ASSIGNMENT: Return each line of the records with nothing changed, pictures excepted.

LISTED RECORDS:
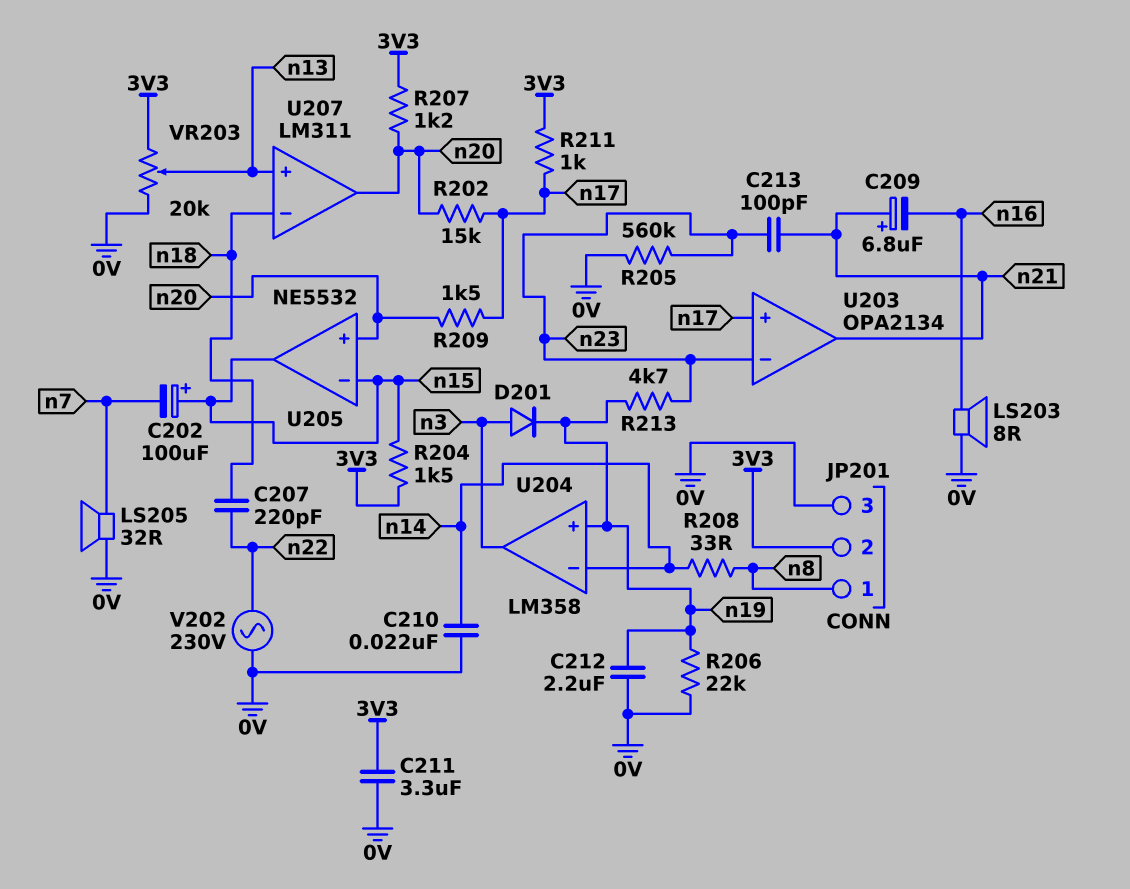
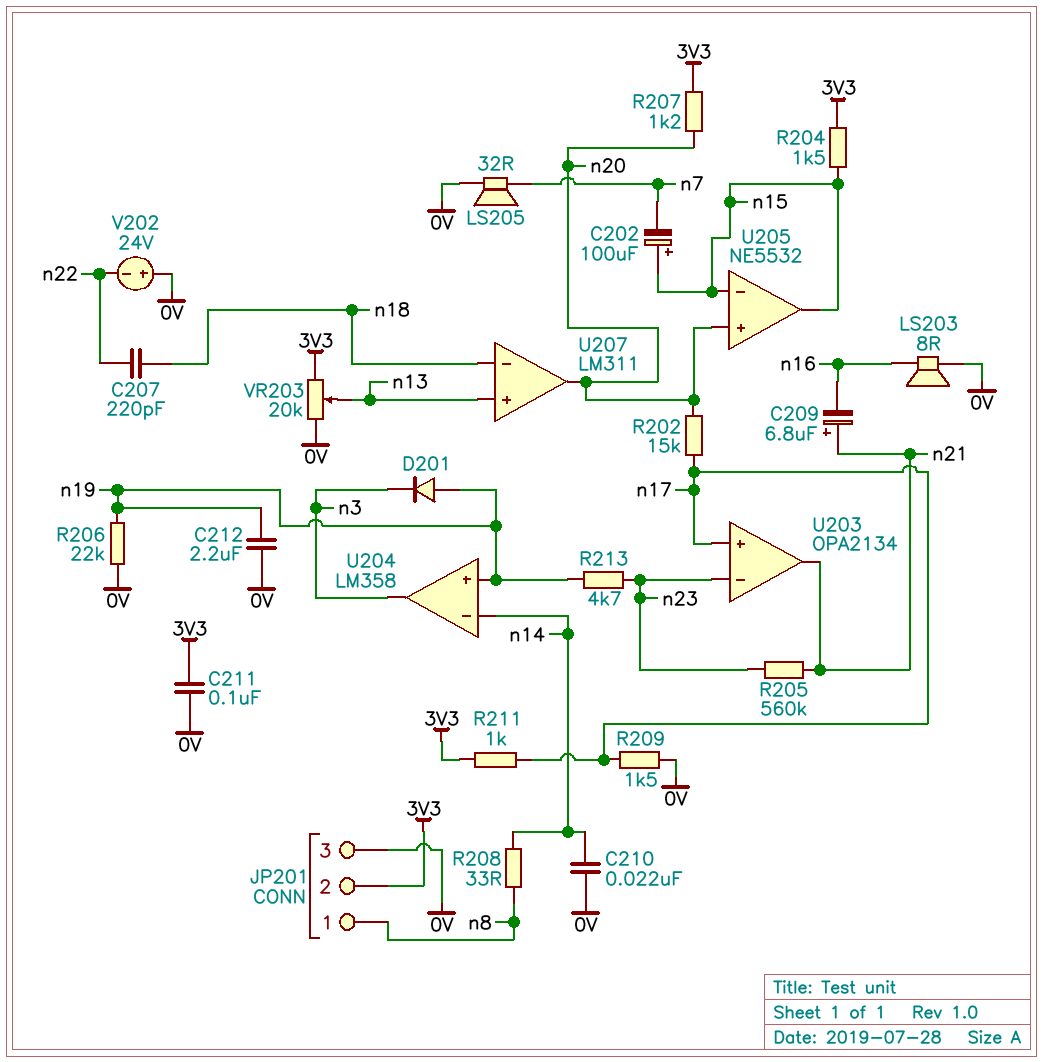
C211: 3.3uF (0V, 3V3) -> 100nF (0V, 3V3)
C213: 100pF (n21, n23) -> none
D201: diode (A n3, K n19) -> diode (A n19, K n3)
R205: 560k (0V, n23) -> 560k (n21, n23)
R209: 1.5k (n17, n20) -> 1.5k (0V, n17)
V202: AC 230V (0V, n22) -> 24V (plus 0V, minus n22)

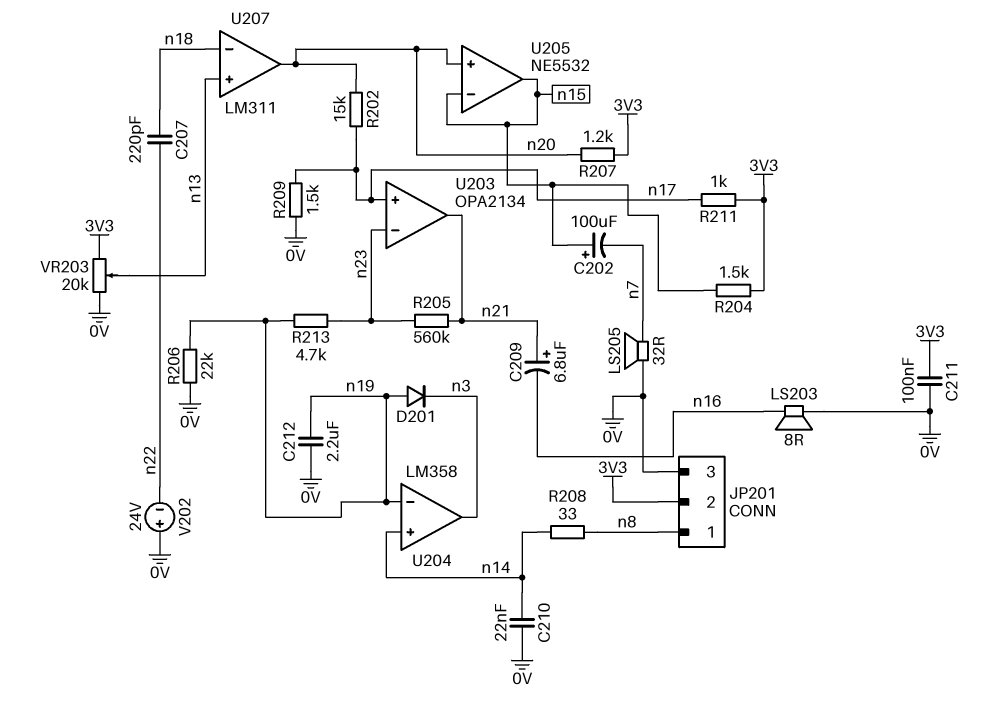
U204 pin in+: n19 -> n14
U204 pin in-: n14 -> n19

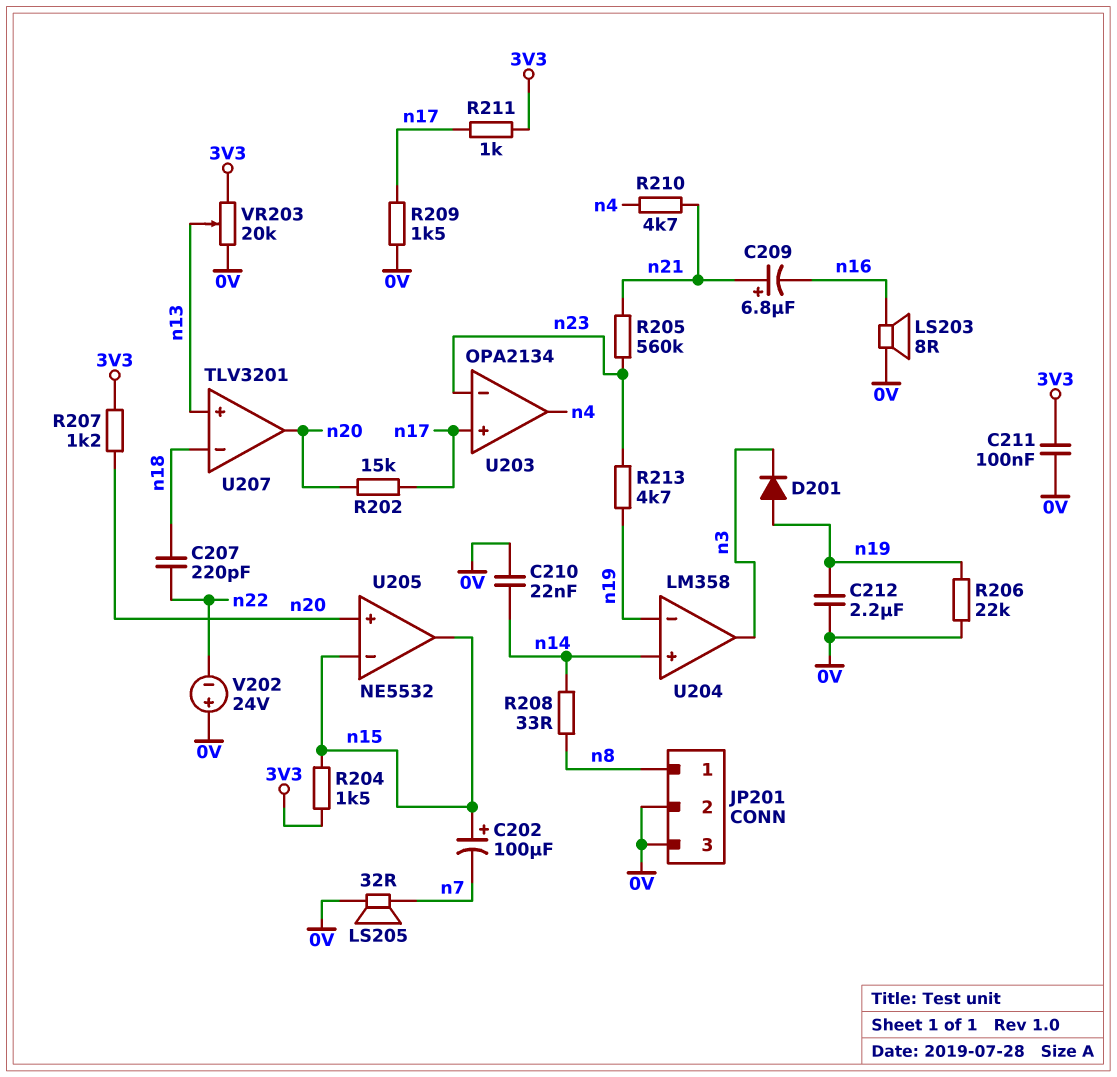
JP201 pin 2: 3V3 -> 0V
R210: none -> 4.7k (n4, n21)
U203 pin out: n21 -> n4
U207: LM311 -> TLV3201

WRITTEN SOLUTION:
C211: 3.3uF (0V, 3V3) -> 100nF (0V, 3V3)
C213: 100pF (n21, n23) -> none
D201: diode (A n3, K n19) -> diode (A n19, K n3)
R205: 560k (0V, n23) -> 560k (n21, n23)
R209: 1.5k (n17, n20) -> 1.5k (0V, n17)
V202: AC 230V (0V, n22) -> 24V (plus 0V, minus n22)

U204 pin in+: n19 -> n14
U204 pin in-: n14 -> n19

JP201 pin 2: 3V3 -> 0V
R210: none -> 4.7k (n4, n21)
U203 pin out: n21 -> n4
U207: LM311 -> TLV3201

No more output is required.